DATA SHOWN Block Start
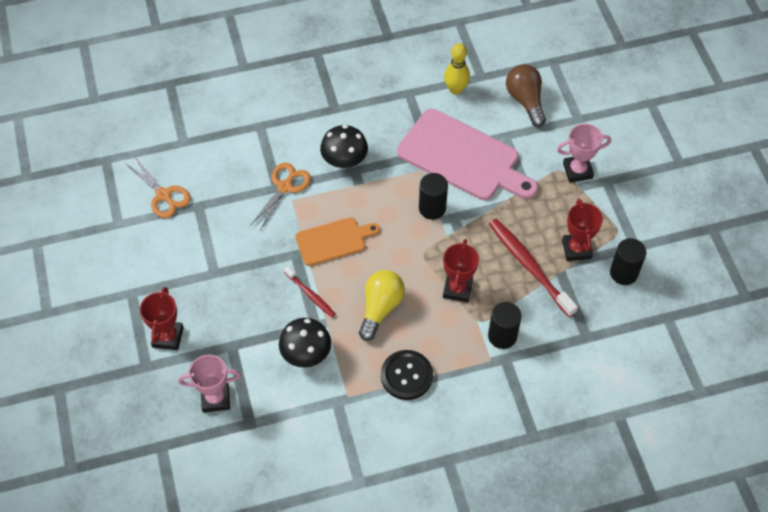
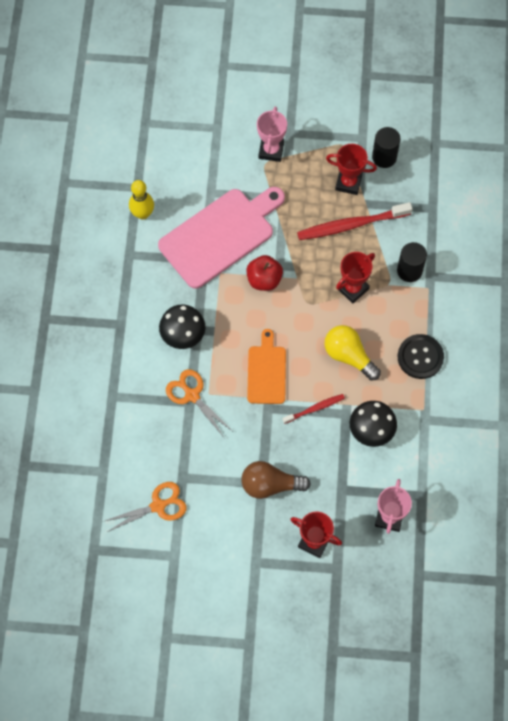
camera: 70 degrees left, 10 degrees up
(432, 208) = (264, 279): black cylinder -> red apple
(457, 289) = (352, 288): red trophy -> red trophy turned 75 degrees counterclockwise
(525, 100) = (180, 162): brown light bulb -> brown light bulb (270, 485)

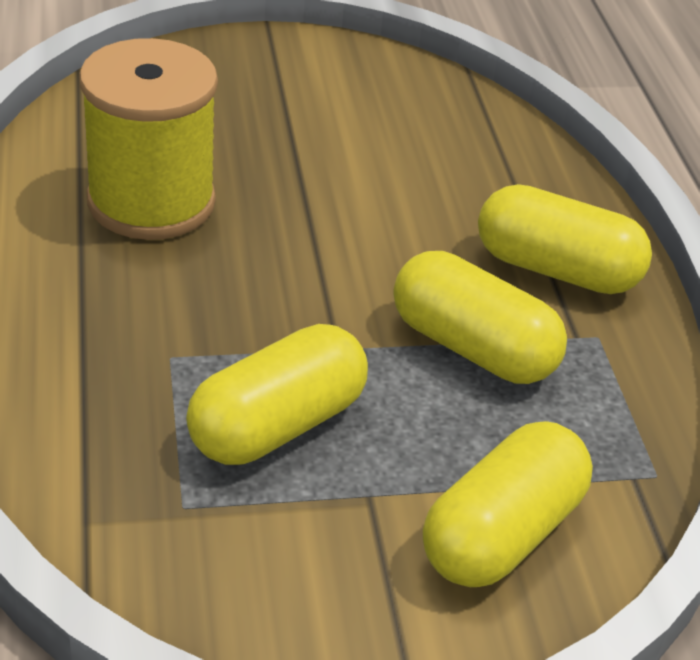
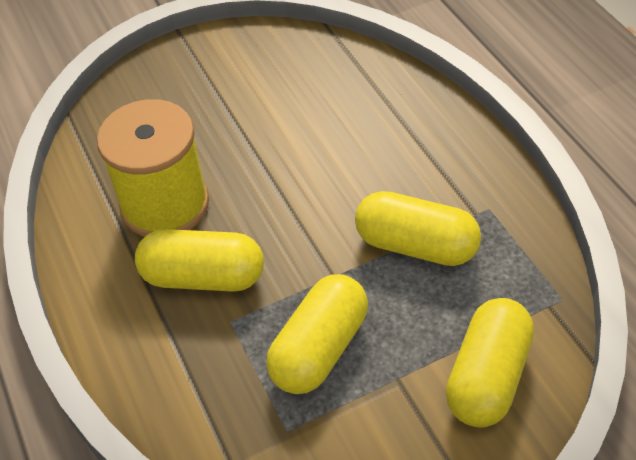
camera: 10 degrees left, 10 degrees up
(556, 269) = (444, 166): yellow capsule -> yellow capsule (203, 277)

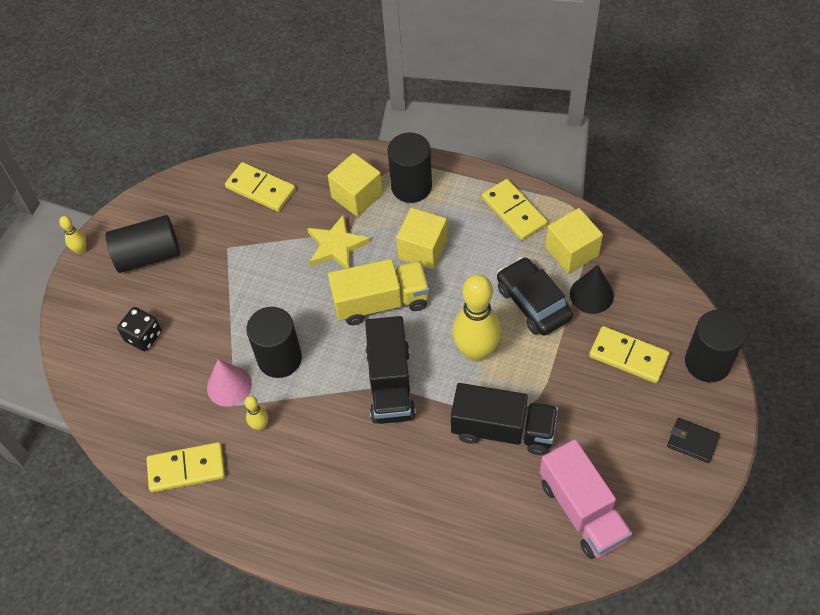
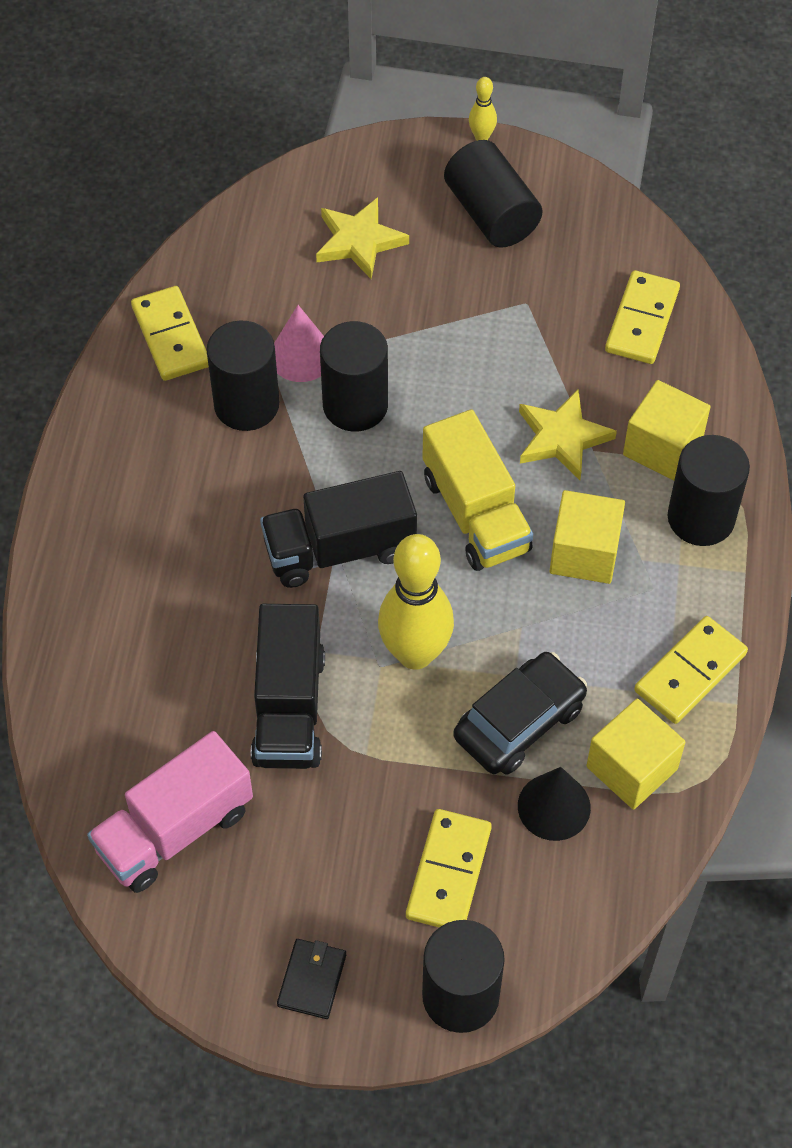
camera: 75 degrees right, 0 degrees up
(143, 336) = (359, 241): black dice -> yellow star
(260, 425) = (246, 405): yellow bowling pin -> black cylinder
DATA SHOWN Block End
> **PROBLEM DETAILS**
Copy the data character for character, but drop all pictures from the copy.

> **RESPONSE BOX**
camera: 70 degrees left, 10 degrees up
(432, 208) = (264, 279): black cylinder -> red apple
(457, 289) = (352, 288): red trophy -> red trophy turned 75 degrees counterclockwise
(525, 100) = (180, 162): brown light bulb -> brown light bulb (270, 485)

camera: 10 degrees left, 10 degrees up
(556, 269) = (444, 166): yellow capsule -> yellow capsule (203, 277)

camera: 75 degrees right, 0 degrees up
(143, 336) = (359, 241): black dice -> yellow star
(260, 425) = (246, 405): yellow bowling pin -> black cylinder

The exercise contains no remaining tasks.